Problem to solve:
When you transcribe the entries, reproduce every character and exclude the images.

Material shown:
# # # # # # #
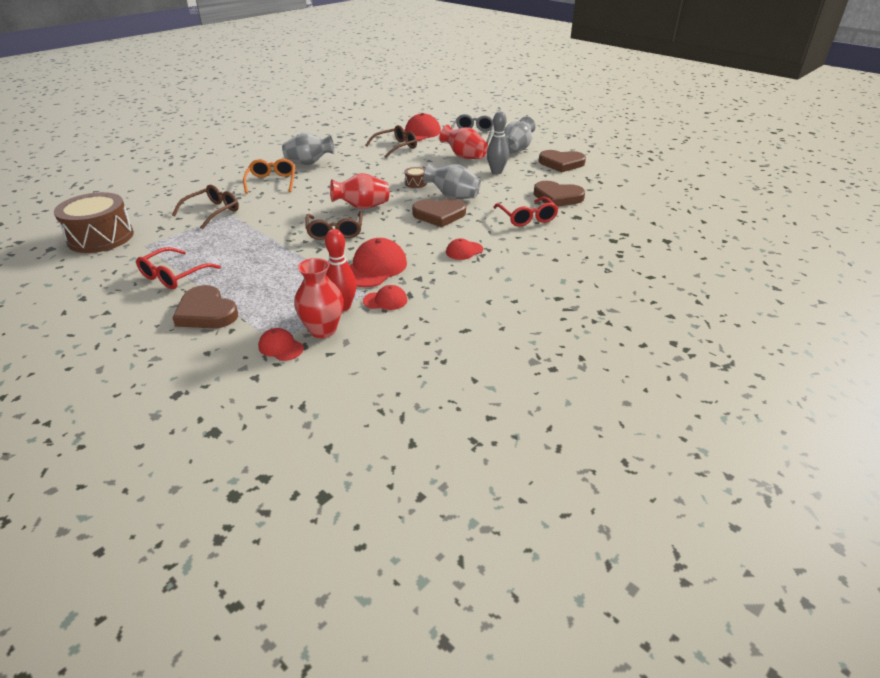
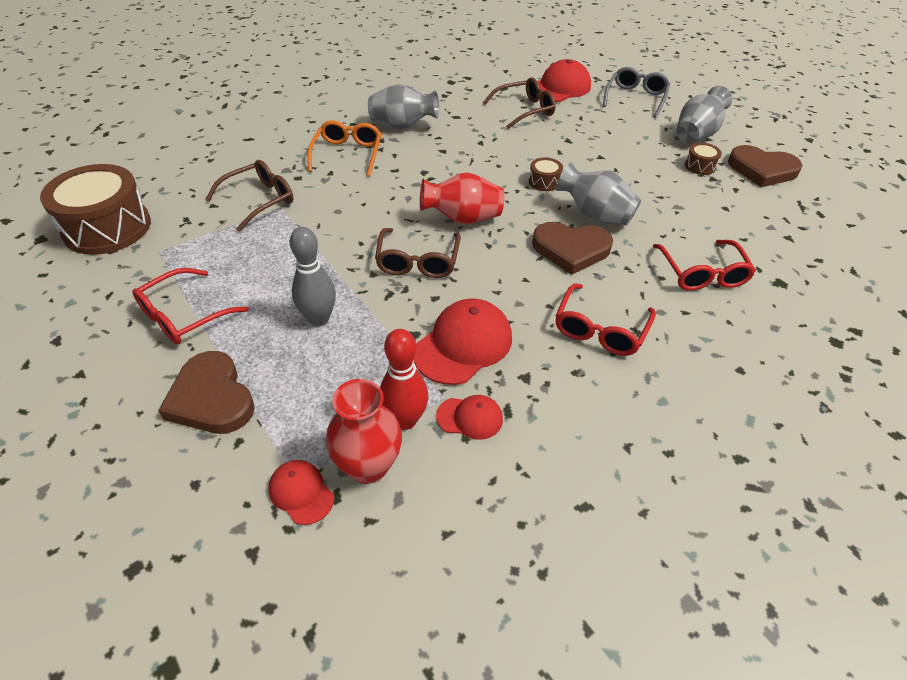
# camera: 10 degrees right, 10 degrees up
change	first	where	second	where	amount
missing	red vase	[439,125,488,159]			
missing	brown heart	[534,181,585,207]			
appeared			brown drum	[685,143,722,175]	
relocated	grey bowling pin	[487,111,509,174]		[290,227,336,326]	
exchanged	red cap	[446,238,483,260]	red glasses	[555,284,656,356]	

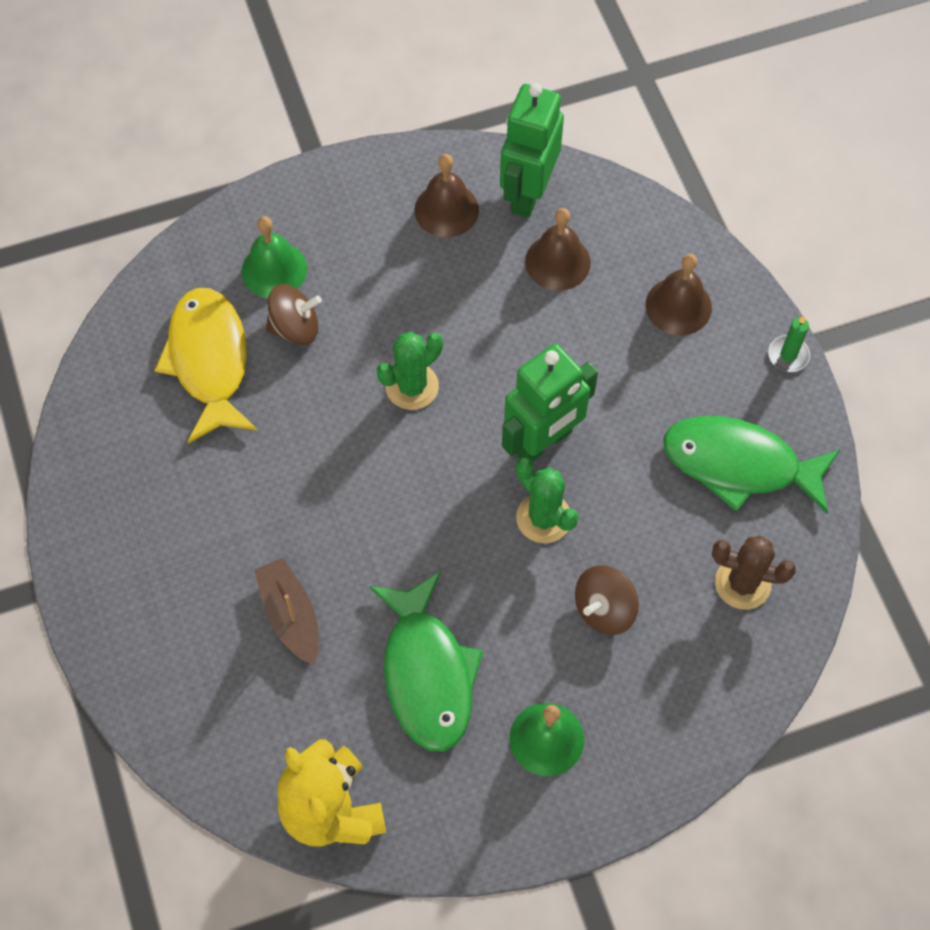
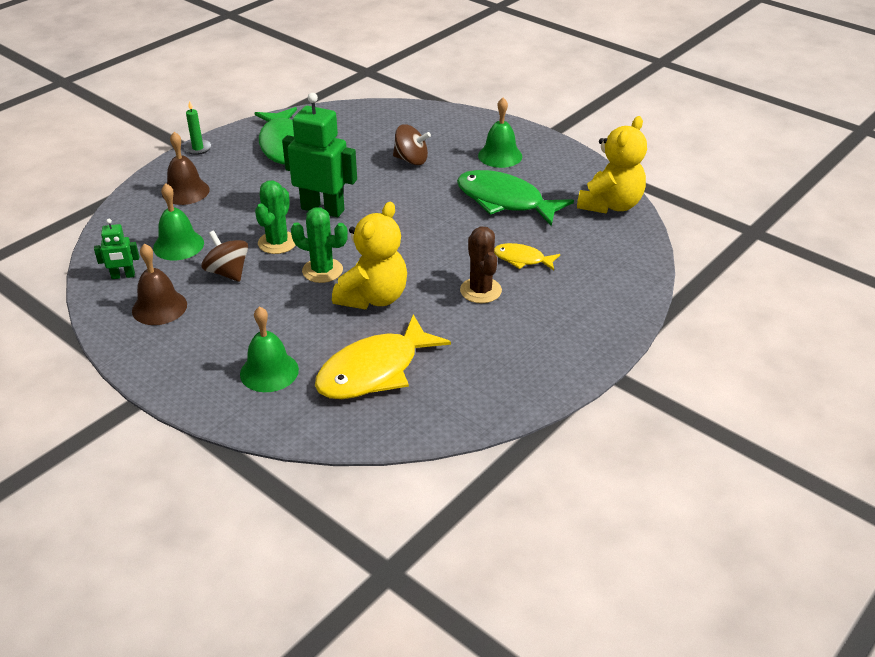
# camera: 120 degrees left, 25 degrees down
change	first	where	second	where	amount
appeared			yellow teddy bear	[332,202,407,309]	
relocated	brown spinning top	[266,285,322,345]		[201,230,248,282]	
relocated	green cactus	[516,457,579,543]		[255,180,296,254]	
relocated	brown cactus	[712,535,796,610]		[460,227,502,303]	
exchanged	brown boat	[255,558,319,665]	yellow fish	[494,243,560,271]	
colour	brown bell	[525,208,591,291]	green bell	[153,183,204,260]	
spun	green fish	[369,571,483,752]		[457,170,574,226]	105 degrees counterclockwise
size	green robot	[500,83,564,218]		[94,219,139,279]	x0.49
# # # # # # #
Response box:
# camera: 10 degrees right, 10 degrees up
change	first	where	second	where	amount
missing	red vase	[439,125,488,159]			
missing	brown heart	[534,181,585,207]			
appeared			brown drum	[685,143,722,175]	
relocated	grey bowling pin	[487,111,509,174]		[290,227,336,326]	
exchanged	red cap	[446,238,483,260]	red glasses	[555,284,656,356]	

# camera: 120 degrees left, 25 degrees down
change	first	where	second	where	amount
appeared			yellow teddy bear	[332,202,407,309]	
relocated	brown spinning top	[266,285,322,345]		[201,230,248,282]	
relocated	green cactus	[516,457,579,543]		[255,180,296,254]	
relocated	brown cactus	[712,535,796,610]		[460,227,502,303]	
exchanged	brown boat	[255,558,319,665]	yellow fish	[494,243,560,271]	
colour	brown bell	[525,208,591,291]	green bell	[153,183,204,260]	
spun	green fish	[369,571,483,752]		[457,170,574,226]	105 degrees counterclockwise
size	green robot	[500,83,564,218]		[94,219,139,279]	x0.49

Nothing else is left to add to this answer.